Input material Block Start

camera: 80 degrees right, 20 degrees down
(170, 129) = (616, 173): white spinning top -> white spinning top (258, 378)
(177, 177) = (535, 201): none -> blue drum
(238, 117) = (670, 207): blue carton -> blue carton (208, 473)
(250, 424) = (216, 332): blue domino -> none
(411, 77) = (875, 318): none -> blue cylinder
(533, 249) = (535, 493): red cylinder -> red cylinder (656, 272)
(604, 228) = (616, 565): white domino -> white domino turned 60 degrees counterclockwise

Input material Block End
Input material Block Start

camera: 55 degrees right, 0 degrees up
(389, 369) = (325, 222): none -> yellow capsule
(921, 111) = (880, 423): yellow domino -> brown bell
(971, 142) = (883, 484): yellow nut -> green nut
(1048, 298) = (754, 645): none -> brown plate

Input material Block End

▶ Assignment:
Word for word, restate the lines of the listing above starting at the line with "(533, 249) = (535, 493): red" and ending at the line with "(604, 228) = (616, 565): white", and nothing outside them.

▶ Written response:
(533, 249) = (535, 493): red cylinder -> red cylinder (656, 272)
(604, 228) = (616, 565): white domino -> white domino turned 60 degrees counterclockwise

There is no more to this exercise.